Recorded information.
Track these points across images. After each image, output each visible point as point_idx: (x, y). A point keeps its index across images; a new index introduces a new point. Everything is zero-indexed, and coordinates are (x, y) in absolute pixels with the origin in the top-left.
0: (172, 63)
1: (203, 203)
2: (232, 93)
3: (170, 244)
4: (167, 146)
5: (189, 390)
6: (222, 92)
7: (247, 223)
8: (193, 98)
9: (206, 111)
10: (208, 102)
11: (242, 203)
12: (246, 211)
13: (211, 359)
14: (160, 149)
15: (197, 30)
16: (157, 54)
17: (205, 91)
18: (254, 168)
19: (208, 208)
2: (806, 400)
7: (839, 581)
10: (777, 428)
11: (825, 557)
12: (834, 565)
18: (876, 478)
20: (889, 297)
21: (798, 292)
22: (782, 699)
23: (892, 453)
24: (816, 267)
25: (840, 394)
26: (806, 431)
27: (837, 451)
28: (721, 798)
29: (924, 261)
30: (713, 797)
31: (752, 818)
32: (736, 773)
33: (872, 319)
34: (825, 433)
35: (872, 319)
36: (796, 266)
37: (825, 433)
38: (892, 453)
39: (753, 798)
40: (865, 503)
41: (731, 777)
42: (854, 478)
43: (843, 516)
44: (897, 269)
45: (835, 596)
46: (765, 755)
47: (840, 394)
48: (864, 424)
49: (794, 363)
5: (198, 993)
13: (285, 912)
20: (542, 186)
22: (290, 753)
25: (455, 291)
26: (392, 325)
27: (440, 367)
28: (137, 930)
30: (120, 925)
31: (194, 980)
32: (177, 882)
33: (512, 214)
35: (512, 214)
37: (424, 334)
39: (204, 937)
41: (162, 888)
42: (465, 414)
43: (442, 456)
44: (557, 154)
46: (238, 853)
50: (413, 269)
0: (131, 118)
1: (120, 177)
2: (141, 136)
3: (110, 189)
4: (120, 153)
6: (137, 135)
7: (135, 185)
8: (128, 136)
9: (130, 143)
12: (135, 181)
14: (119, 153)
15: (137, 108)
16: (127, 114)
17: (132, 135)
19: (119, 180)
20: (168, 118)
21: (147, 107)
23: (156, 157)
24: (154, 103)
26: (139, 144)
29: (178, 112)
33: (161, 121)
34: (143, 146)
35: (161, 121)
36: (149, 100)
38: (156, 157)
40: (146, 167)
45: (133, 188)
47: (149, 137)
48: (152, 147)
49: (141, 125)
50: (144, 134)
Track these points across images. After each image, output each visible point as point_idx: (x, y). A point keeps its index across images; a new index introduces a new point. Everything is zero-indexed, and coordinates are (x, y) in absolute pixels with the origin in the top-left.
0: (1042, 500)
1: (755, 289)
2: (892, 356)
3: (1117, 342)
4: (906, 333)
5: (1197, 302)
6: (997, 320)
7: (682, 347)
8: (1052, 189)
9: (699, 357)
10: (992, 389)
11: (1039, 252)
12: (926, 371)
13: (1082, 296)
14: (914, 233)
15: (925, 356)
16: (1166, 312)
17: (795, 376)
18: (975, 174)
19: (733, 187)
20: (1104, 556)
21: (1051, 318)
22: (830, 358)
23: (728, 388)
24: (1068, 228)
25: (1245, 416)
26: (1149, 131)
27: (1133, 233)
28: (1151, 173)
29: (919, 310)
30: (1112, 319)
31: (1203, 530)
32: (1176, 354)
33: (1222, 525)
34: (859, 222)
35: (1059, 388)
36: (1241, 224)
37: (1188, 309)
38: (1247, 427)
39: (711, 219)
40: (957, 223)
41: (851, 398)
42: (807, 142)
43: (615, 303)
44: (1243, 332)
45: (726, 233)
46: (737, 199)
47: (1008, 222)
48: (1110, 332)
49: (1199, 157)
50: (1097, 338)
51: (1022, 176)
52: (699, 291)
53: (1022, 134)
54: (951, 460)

Exercise brief. Reproduce all of the material above verbatim, line by line, with no changes, omissions, or additions.

Solution for this task.
Track these points across images. After each image, output each visible point as point_idx: (x, y). A point keeps its index across images; a new index introduces a new point. Everything is zero-indexed, and coordinates are (x, y) in absolute pixels with the origin in the top-left.
0: (172, 63)
1: (203, 203)
2: (232, 93)
3: (170, 244)
4: (167, 146)
5: (189, 390)
6: (222, 92)
7: (247, 223)
8: (193, 98)
9: (206, 111)
10: (208, 102)
11: (242, 203)
12: (246, 211)
13: (211, 359)
14: (160, 149)
15: (197, 30)
16: (157, 54)
17: (205, 91)
18: (254, 168)
19: (208, 208)
2: (806, 400)
7: (839, 581)
10: (777, 428)
11: (825, 557)
12: (834, 565)
18: (876, 478)
20: (889, 297)
21: (798, 292)
22: (782, 699)
23: (892, 453)
24: (816, 267)
25: (840, 394)
26: (806, 431)
27: (837, 451)
28: (721, 798)
29: (924, 261)
30: (713, 797)
31: (752, 818)
32: (736, 773)
33: (872, 319)
34: (825, 433)
35: (872, 319)
36: (796, 266)
37: (825, 433)
38: (892, 453)
39: (753, 798)
40: (865, 503)
41: (731, 777)
42: (854, 478)
43: (843, 516)
44: (897, 269)
45: (835, 596)
46: (765, 755)
47: (840, 394)
48: (864, 424)
49: (794, 363)
5: (198, 993)
13: (285, 912)
20: (542, 186)
22: (290, 753)
25: (455, 291)
26: (392, 325)
27: (440, 367)
28: (137, 930)
30: (120, 925)
31: (194, 980)
32: (177, 882)
33: (512, 214)
35: (512, 214)
37: (424, 334)
39: (204, 937)
41: (162, 888)
42: (465, 414)
43: (442, 456)
44: (557, 154)
46: (238, 853)
50: (413, 269)
0: (131, 118)
1: (120, 177)
2: (141, 136)
3: (110, 189)
4: (120, 153)
6: (137, 135)
7: (135, 185)
8: (128, 136)
9: (130, 143)
12: (135, 181)
14: (119, 153)
15: (137, 108)
16: (127, 114)
17: (132, 135)
19: (119, 180)
20: (168, 118)
21: (147, 107)
23: (156, 157)
24: (154, 103)
26: (139, 144)
29: (178, 112)
33: (161, 121)
34: (143, 146)
35: (161, 121)
36: (149, 100)
38: (156, 157)
40: (146, 167)
45: (133, 188)
47: (149, 137)
48: (152, 147)
49: (141, 125)
50: (144, 134)
Track these points across images. After each image, output each visible point as point_idx: (x, y). A point keeps its index across images; a new index introduces a new point. Everything is zero-indexed, and coordinates are (x, y) in absolute pixels with the origin in the top-left.
0: (1042, 500)
1: (755, 289)
2: (892, 356)
3: (1117, 342)
4: (906, 333)
5: (1197, 302)
6: (997, 320)
7: (682, 347)
8: (1052, 189)
9: (699, 357)
10: (992, 389)
11: (1039, 252)
12: (926, 371)
13: (1082, 296)
14: (914, 233)
15: (925, 356)
16: (1166, 312)
17: (795, 376)
18: (975, 174)
19: (733, 187)
20: (1104, 556)
21: (1051, 318)
22: (830, 358)
23: (728, 388)
24: (1068, 228)
25: (1245, 416)
26: (1149, 131)
27: (1133, 233)
28: (1151, 173)
29: (919, 310)
30: (1112, 319)
31: (1203, 530)
32: (1176, 354)
33: (1222, 525)
34: (859, 222)
35: (1059, 388)
36: (1241, 224)
37: (1188, 309)
38: (1247, 427)
39: (711, 219)
40: (957, 223)
41: (851, 398)
42: (807, 142)
43: (615, 303)
44: (1243, 332)
45: (726, 233)
46: (737, 199)
47: (1008, 222)
48: (1110, 332)
49: (1199, 157)
50: (1097, 338)
51: (1022, 176)
52: (699, 291)
53: (1022, 134)
54: (951, 460)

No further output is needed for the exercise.